▶ _TASK GOAL_: Identify every line in the data below that contains the string "tuplet", and copy each of those lines in full.

— Start RECORD SET —

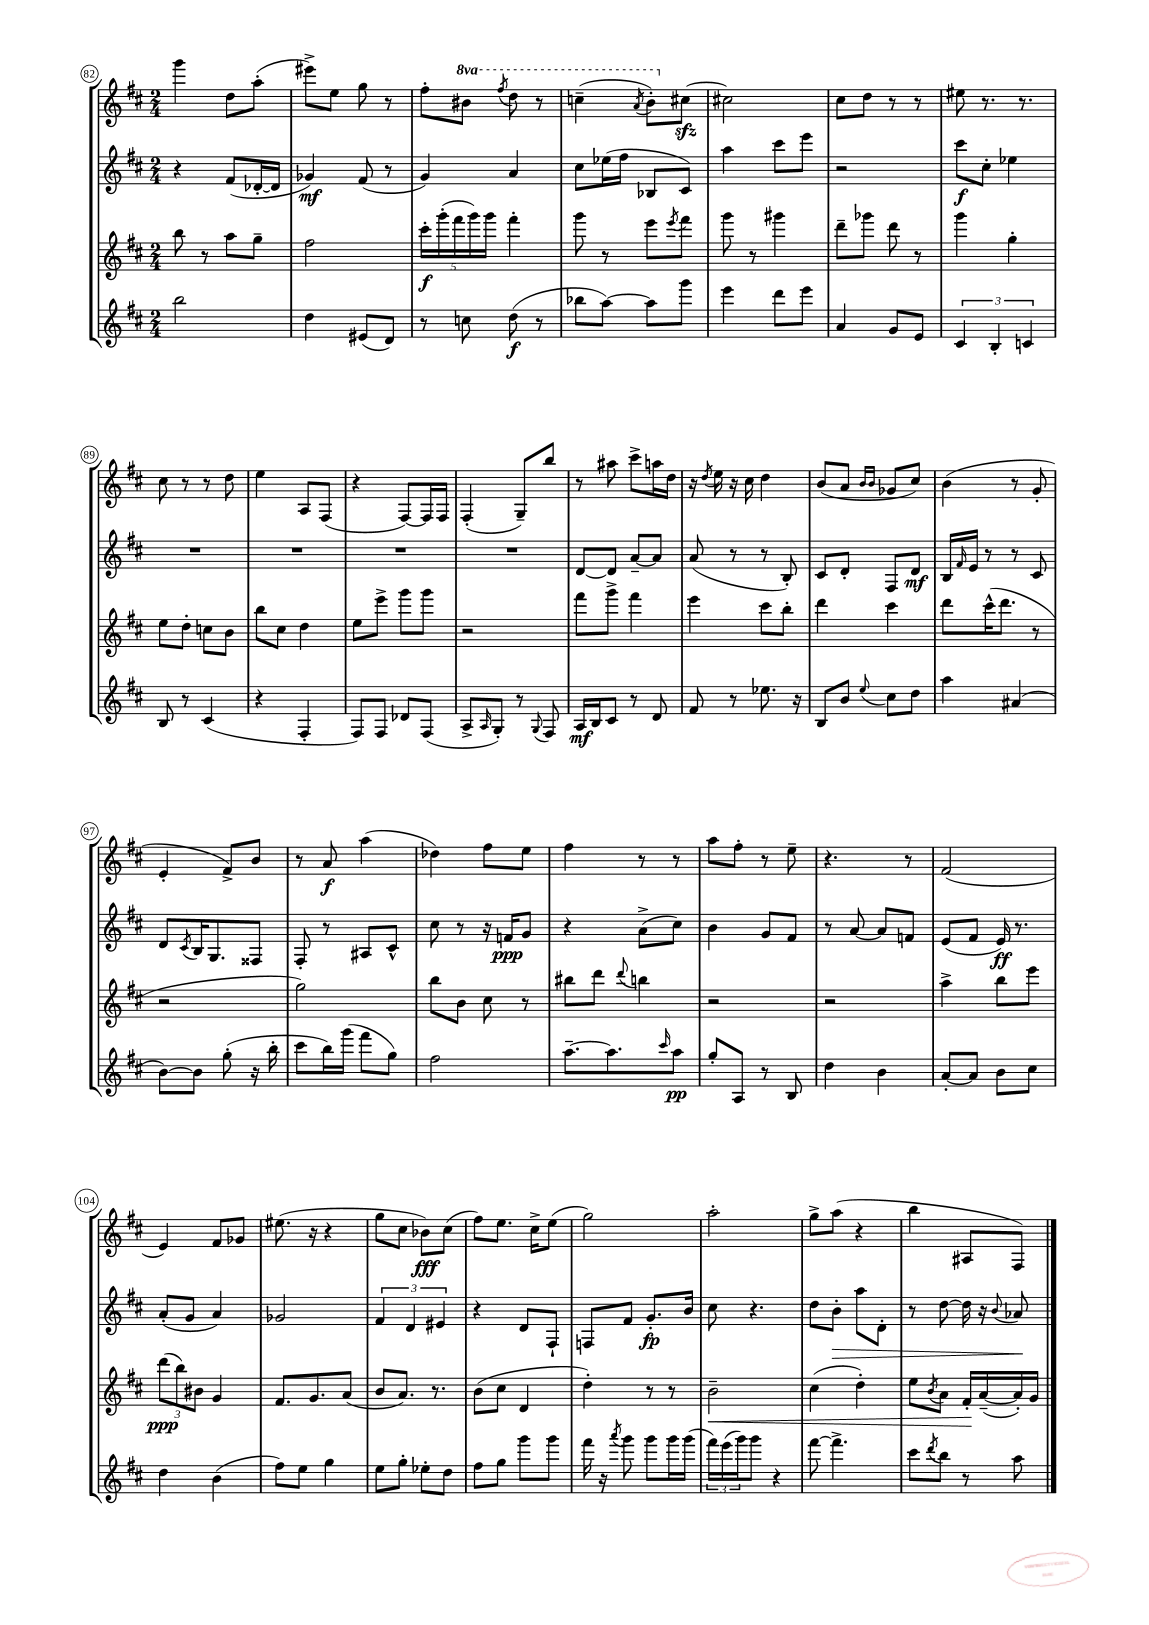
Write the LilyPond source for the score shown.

<<
\new StaffGroup <<
\new Staff = "s0" {
    \clef treble \key d \major \numericTimeSignature \time 2/4 \set Staff.ottavationMarkups = #ottavation-simple-ordinals
    g'''4 d''8 a''8-.( |
    eis'''8->) e''8 g''8 r8 |
    fis''8-. \ottava #1 bis''8 \acciaccatura { fis'''8 } d'''8 r8 |
    c'''4--( \acciaccatura { a''8 } b''8-.) \ottava #0 cis''!8~\sfz |
    cis''!2 |
    cis''8 d''8 r8 r8 |
    eis''8 r8. r8. |
    cis''8 r8 r8 d''8 |
    e''4 a8 fis8( |
    r4 fis8~) fis16 fis16 |
    fis4-.( g8--) b''8 |
    r8 ais''8 cis'''8-> a''16 d''16 |
    r16 \acciaccatura { d''8 } e''16 r16 cis''16 d''4 |
    b'8( a'8 \grace { b'16 b'16 } ges'8 cis''8) |
    b'4( r8 g'8-. |
    e'4-. fis'8->) b'8 |
    r8 a'8\f a''4( |
    des''4) fis''8 e''8 |
    fis''4 r8 r8 |
    a''8 fis''8-. r8 e''8-- |
    r4. r8 |
    fis'2( |
    e'4) fis'8 ges'8 |
    eis''8.( r16 r4 |
    g''8 cis''8 bes'8\fff) cis''8( |
    fis''8) e''8. cis''16-> e''8( |
    g''2) |
    a''2-. |
    g''8-> a''8( r4 |
    b''4 ais8 fis8) \bar "|." |
}
\new Staff = "s1" {
    \clef treble \key d \major \numericTimeSignature \time 2/4
    r4 fis'8( des'16~-. des'16 |
    ges'4\mf) fis'8( r8 |
    g'4) a'4 |
    cis''8 ees''16( fis''16 bes8 cis'8) |
    a''4 cis'''8 e'''8 |
    r2 |
    cis'''8\f cis''8-. ees''4 |
    R2 |
    R2 |
    R2 |
    R2 |
    d'8~ d'8 a'8~-- a'8 |
    a'8( r8 r8 b8-.) |
    cis'8 d'8-. fis8 d'8\mf |
    b16 \grace { fis'16 } e'16 r8 r8 cis'8 |
    d'8 \acciaccatura { cis'8 } b16 g8. fisis8 |
    fis8-. r8 ais8 cis'8-^ |
    cis''8 r8 r16 f'16\ppp g'8 |
    r4 a'8->( cis''8) |
    b'4 g'8 fis'8 |
    r8 a'8~ a'8 f'8 |
    e'8( fis'8 e'16\ff) r8. |
    a'8-.( g'8 a'4) |
    ges'2 |
    \tuplet 3/2 { fis'4 d'4 eis'4 } |
    r4 d'8 fis8-! |
    f8 fis'8 g'8.-.\fp b'16 |
    cis''8 r4. |
    d''8 b'8-.\> a''8 d'8-. |
    r8 d''8~ d''16 r16 \appoggiatura { b'8 } aes'8\! \bar "|." |
}
\new Staff = "s2" {
    \clef treble \key d \major \numericTimeSignature \time 2/4
    b''8 r8 a''8 g''8-- |
    fis''2 |
    \tuplet 5/4 { cis'''16-.\f g'''16-.( fis'''16 g'''16) g'''16 } fis'''4-. |
    g'''8 r8 e'''8 \acciaccatura { e'''8 } fis'''8 |
    g'''8 r8 gis'''4 |
    d'''8-- ges'''8 d'''8 r8 |
    g'''4 g''4-. |
    e''8 d''8-. c''8 b'8 |
    b''8 cis''8 d''4 |
    e''8 e'''8-> g'''8 g'''8 |
    r2 |
    fis'''8 g'''8-> fis'''4 |
    e'''4 cis'''8 b''8-. |
    d'''4 cis'''4 |
    d'''8 cis'''16-^( d'''8. r8 |
    r2 |
    g''2) |
    b''8 b'8 cis''8 r8 |
    bis''8 d'''8 \appoggiatura { d'''8 } b''4 |
    r2 |
    r2 |
    a''4-> b''8 e'''8 |
    \tuplet 3/2 { d'''8\ppp( b''8) bis'8 } g'4 |
    fis'8. g'8. a'8( |
    b'8 a'8.) r8. |
    b'8( cis''8 d'4 |
    d''4-.) r8 r8 |
    b'2--\< |
    cis''4( d''4-.) |
    e''8 \acciaccatura { b'8 } a'8 fis'16-.\! a'16~--( a'16-.) g'16 \bar "|." |
}
\new Staff = "s3" {
    \clef treble \key d \major \numericTimeSignature \time 2/4
    b''2 |
    d''4 eis'8( d'8) |
    r8 c''8 d''8\f( r8 |
    bes''8 a''8~) a''8 g'''8 |
    e'''4 d'''8 e'''8 |
    a'4 g'8 e'8 |
    \tuplet 3/2 { cis'4 b4-. c'4 } |
    b8 r8 cis'4( |
    r4 fis4-. |
    fis8) fis8 des'8 fis8( |
    a8-> \grace { a16 } g8-.) r8 \appoggiatura { g8 } fis8 |
    a16\mf b16 cis'8 r8 d'8 |
    fis'8 r8 ees''8. r16 |
    b8 b'8 \appoggiatura { e''8 } cis''8 d''8 |
    a''4 ais'4( |
    b'8~) b'8 g''8-.( r16 b''16-. |
    cis'''8 b''16) g'''16( fis'''8 g''8) |
    fis''2 |
    a''8.~-- a''8. \grace { cis'''16 } a''8\pp |
    g''8-. a8 r8 b8 |
    d''4 b'4 |
    a'8~-. a'8 b'8 cis''8 |
    d''4 b'4( |
    fis''8) e''8 g''4 |
    e''8 g''8-. ees''8-. d''8 |
    fis''8 g''8 g'''8 g'''8 |
    fis'''16 r16 \acciaccatura { a'''8 } g'''8 g'''8 g'''16 g'''16( |
    \tuplet 3/2 { fis'''16) e'''16( g'''16) } g'''8 r4 |
    fis'''8~ fis'''4.-> |
    cis'''8 \acciaccatura { d'''8 } b''8 r8 a''8 \bar "|." |
}
>>
>>
\layout { \context { \Score currentBarNumber = #82 \override BarNumber.stencil = #(make-stencil-circler 0.1 0.3 ly:text-interface::print) } }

— End RECORD SET —

▶ _TASK SOLUTION_:
    \tuplet 3/2 { fis'4 d'4 eis'4 } |
    \tuplet 5/4 { cis'''16-.\f g'''16-.( fis'''16 g'''16) g'''16 } fis'''4-. |
    \tuplet 3/2 { d'''8\ppp( b''8) bis'8 } g'4 |
    \tuplet 3/2 { cis'4 b4-. c'4 } |
    \tuplet 3/2 { fis'''16) e'''16( g'''16) } g'''8 r4 |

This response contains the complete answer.